### To do
Reproduce each line of the listing below word for word, omitting the pictures from your answer.

▼

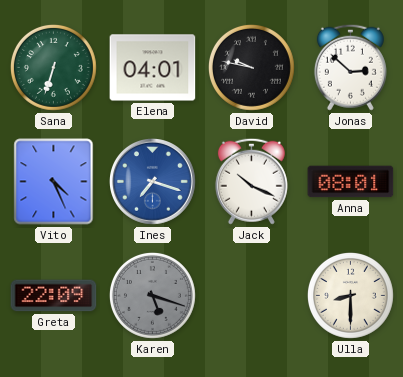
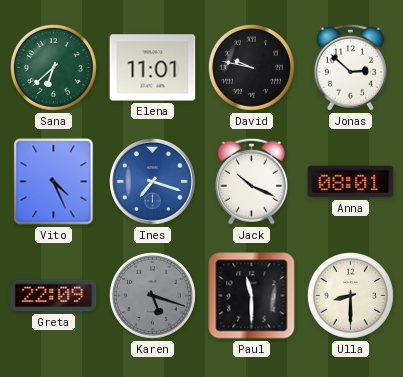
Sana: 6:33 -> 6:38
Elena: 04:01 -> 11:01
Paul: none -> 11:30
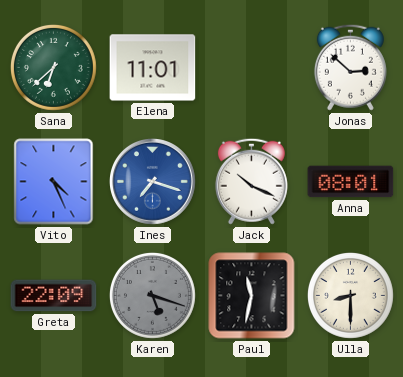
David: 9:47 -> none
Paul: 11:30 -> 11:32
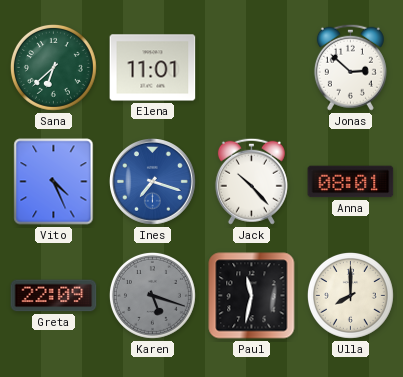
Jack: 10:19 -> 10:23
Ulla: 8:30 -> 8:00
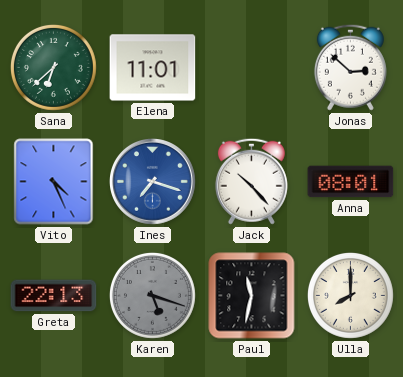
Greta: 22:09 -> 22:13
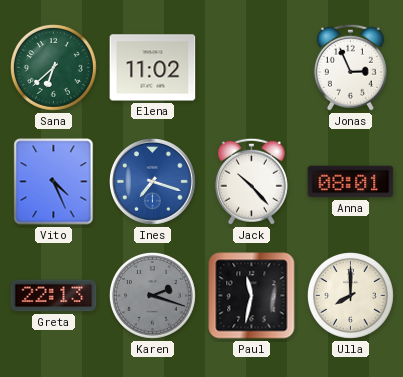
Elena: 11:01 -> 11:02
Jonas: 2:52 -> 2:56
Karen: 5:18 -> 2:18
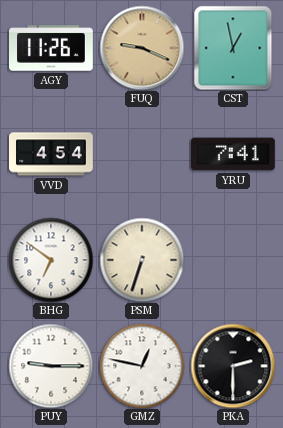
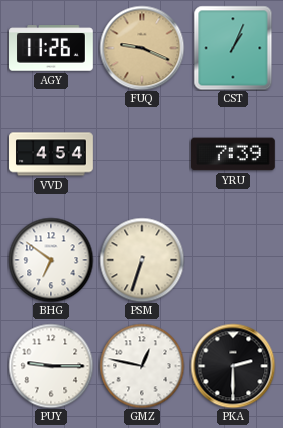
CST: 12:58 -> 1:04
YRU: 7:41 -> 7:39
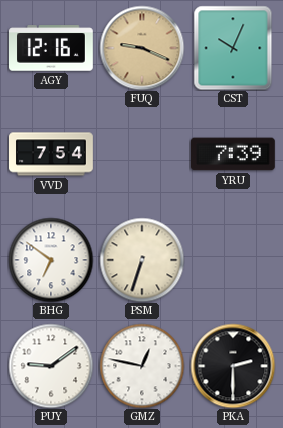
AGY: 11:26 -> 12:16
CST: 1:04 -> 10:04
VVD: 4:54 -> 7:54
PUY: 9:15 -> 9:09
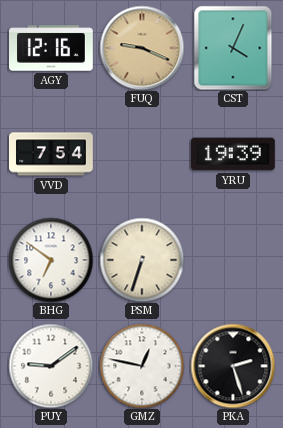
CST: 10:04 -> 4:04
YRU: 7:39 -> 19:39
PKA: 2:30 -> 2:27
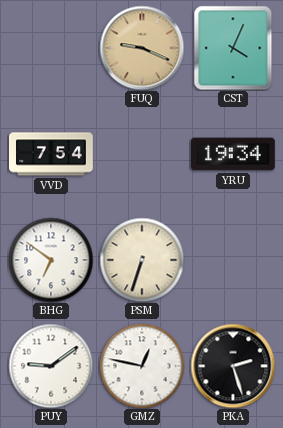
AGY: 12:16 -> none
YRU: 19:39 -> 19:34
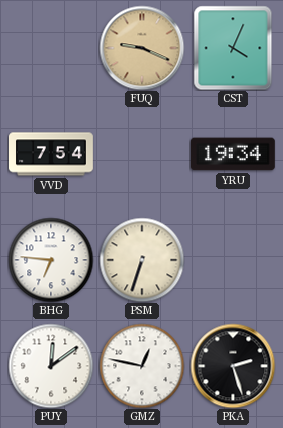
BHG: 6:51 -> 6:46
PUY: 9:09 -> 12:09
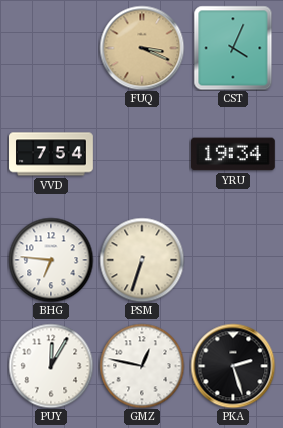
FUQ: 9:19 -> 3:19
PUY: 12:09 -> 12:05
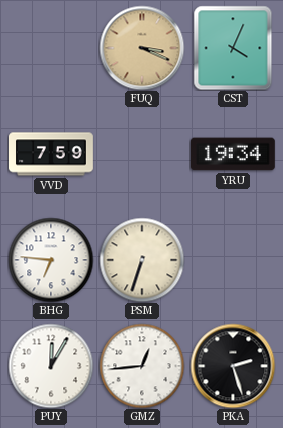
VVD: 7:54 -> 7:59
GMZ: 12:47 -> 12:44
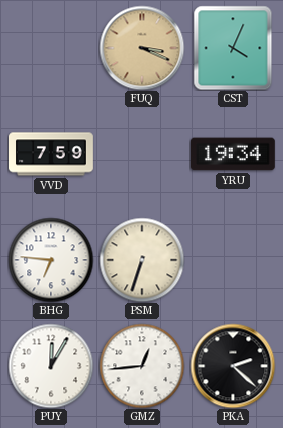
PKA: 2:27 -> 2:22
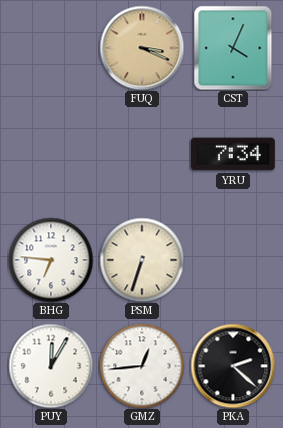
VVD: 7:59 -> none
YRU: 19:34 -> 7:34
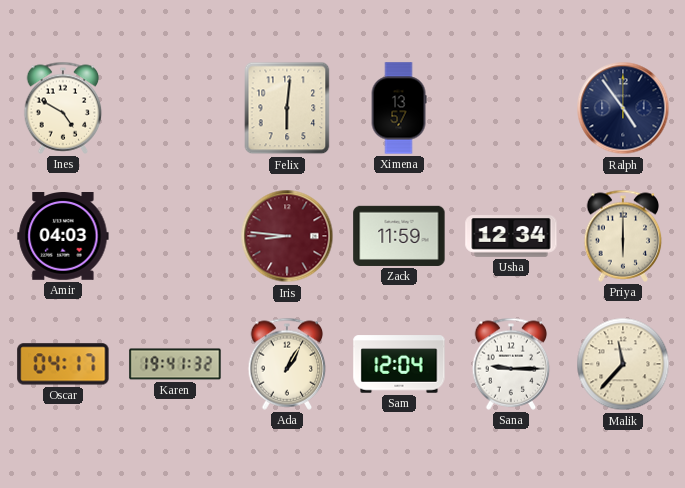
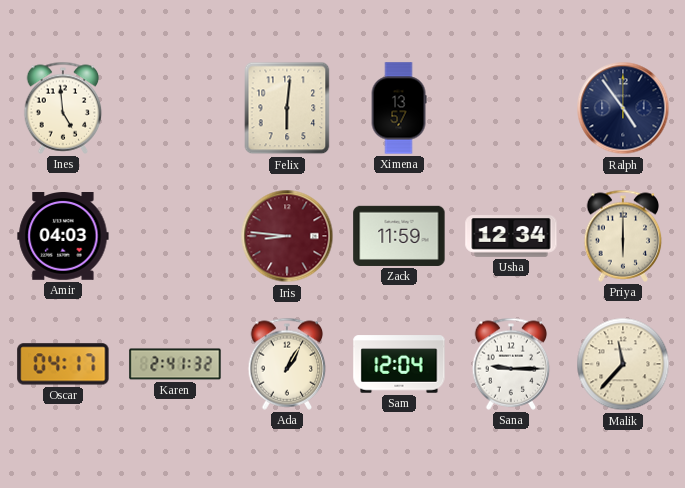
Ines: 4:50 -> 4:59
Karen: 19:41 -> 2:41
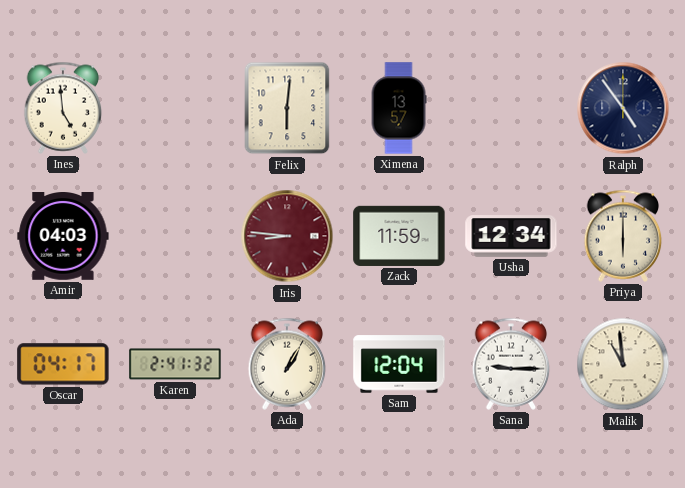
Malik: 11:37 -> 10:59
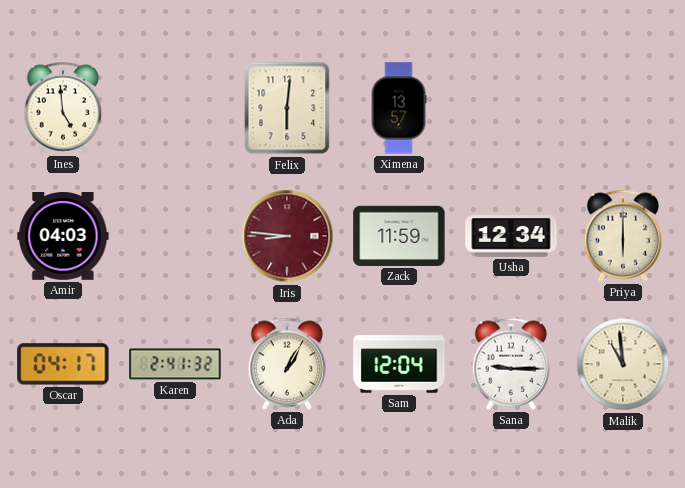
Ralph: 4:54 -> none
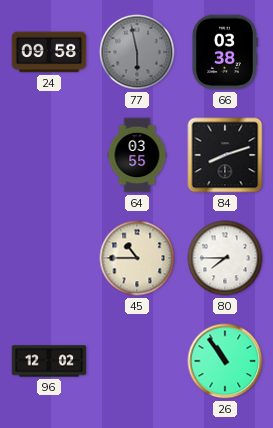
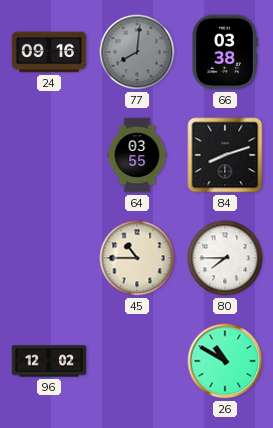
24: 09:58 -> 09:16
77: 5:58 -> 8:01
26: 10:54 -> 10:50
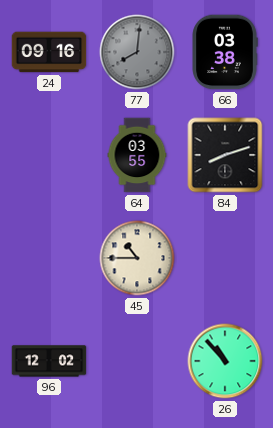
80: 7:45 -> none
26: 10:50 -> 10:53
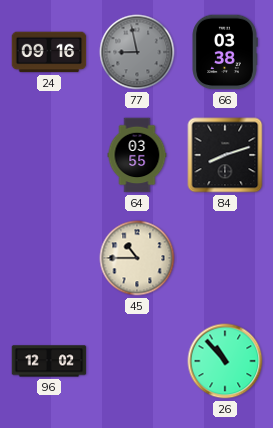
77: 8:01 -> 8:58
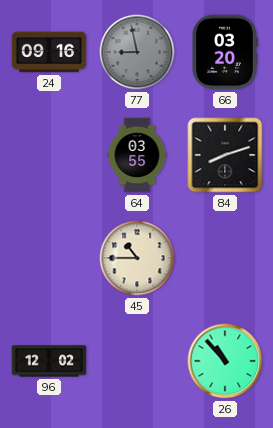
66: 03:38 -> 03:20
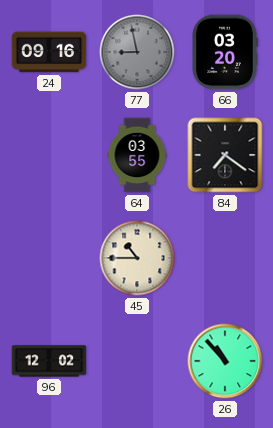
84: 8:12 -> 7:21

▲

### Written answer
Sana: 6:33 -> 6:38
Elena: 04:01 -> 11:01
Paul: none -> 11:30
David: 9:47 -> none
Paul: 11:30 -> 11:32
Jack: 10:19 -> 10:23
Ulla: 8:30 -> 8:00
Greta: 22:09 -> 22:13
Elena: 11:01 -> 11:02
Jonas: 2:52 -> 2:56
Karen: 5:18 -> 2:18
CST: 12:58 -> 1:04
YRU: 7:41 -> 7:39
AGY: 11:26 -> 12:16
CST: 1:04 -> 10:04
VVD: 4:54 -> 7:54
PUY: 9:15 -> 9:09
CST: 10:04 -> 4:04
YRU: 7:39 -> 19:39
PKA: 2:30 -> 2:27
AGY: 12:16 -> none
YRU: 19:39 -> 19:34
BHG: 6:51 -> 6:46
PUY: 9:09 -> 12:09
FUQ: 9:19 -> 3:19
PUY: 12:09 -> 12:05
VVD: 7:54 -> 7:59
GMZ: 12:47 -> 12:44
PKA: 2:27 -> 2:22
VVD: 7:59 -> none
YRU: 19:34 -> 7:34
Ines: 4:50 -> 4:59
Karen: 19:41 -> 2:41
Malik: 11:37 -> 10:59
Ralph: 4:54 -> none
24: 09:58 -> 09:16
77: 5:58 -> 8:01
26: 10:54 -> 10:50
80: 7:45 -> none
26: 10:50 -> 10:53
77: 8:01 -> 8:58
66: 03:38 -> 03:20
84: 8:12 -> 7:21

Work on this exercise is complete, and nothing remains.